◆ Directions for this task:
Copy all lines containing the string "camera" from the records below.

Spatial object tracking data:
================================

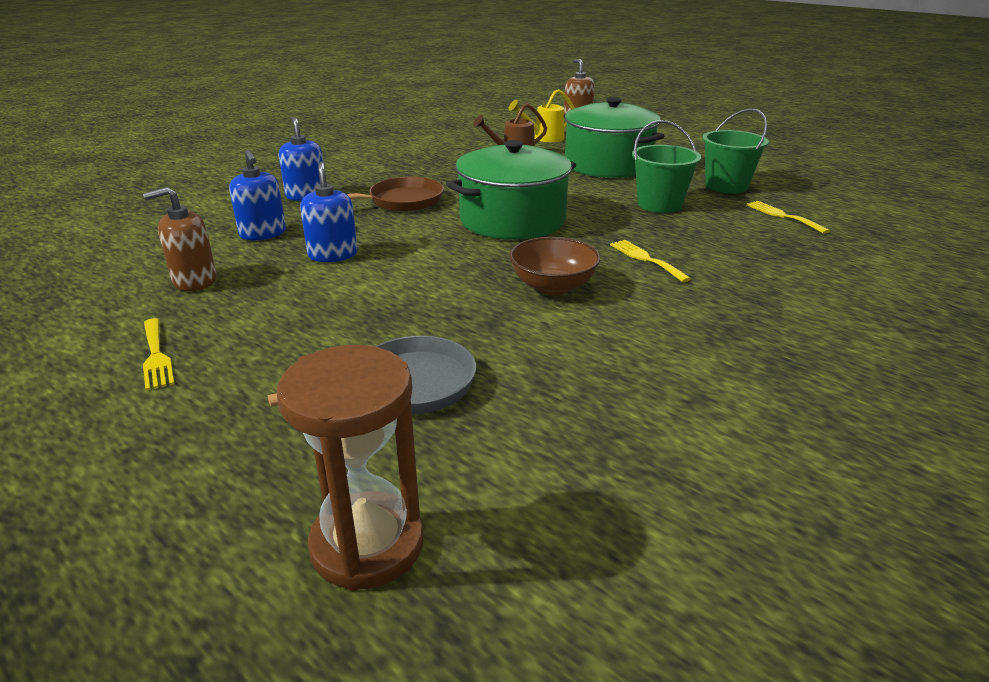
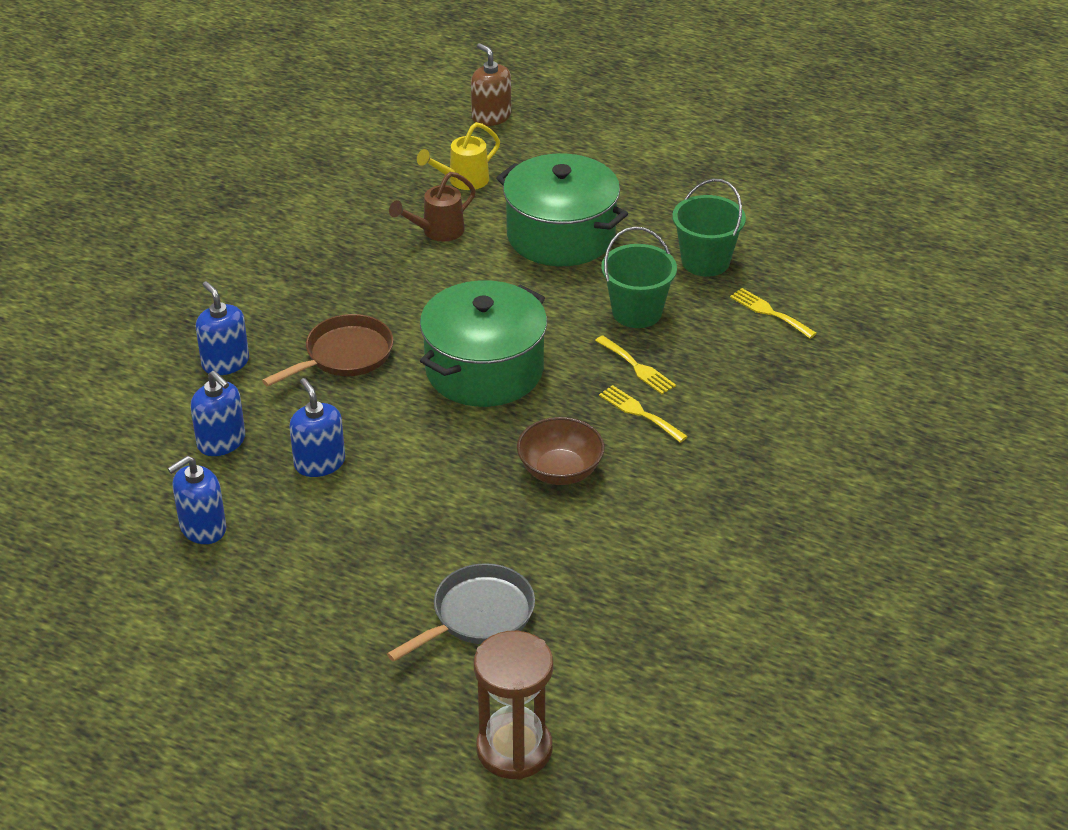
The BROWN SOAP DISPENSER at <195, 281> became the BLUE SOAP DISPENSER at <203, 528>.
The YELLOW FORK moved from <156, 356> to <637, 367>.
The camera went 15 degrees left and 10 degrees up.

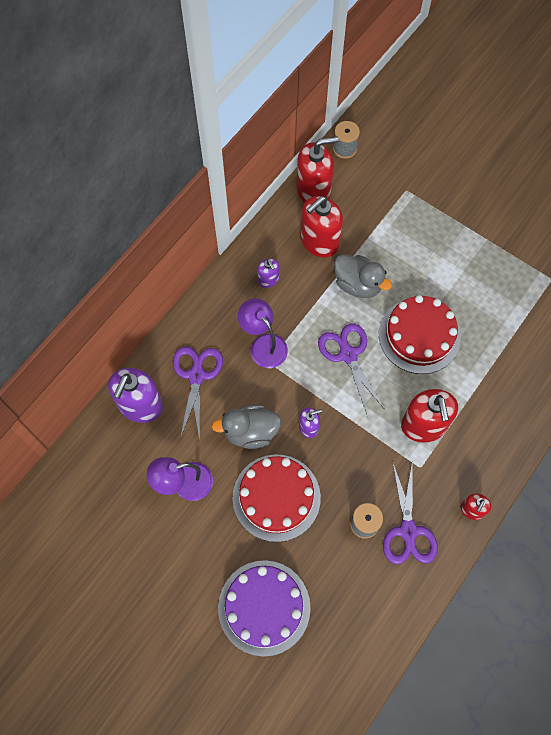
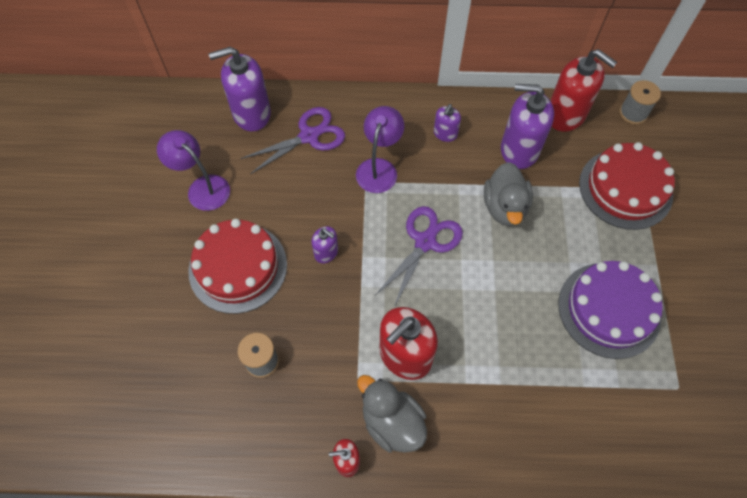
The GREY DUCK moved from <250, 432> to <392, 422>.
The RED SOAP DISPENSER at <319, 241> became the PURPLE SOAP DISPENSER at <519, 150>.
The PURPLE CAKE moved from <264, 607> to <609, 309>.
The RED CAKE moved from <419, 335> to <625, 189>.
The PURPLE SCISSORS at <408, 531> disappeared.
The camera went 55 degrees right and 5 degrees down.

================================

◆ Solution for this task:
The camera went 15 degrees left and 10 degrees up.
The camera went 55 degrees right and 5 degrees down.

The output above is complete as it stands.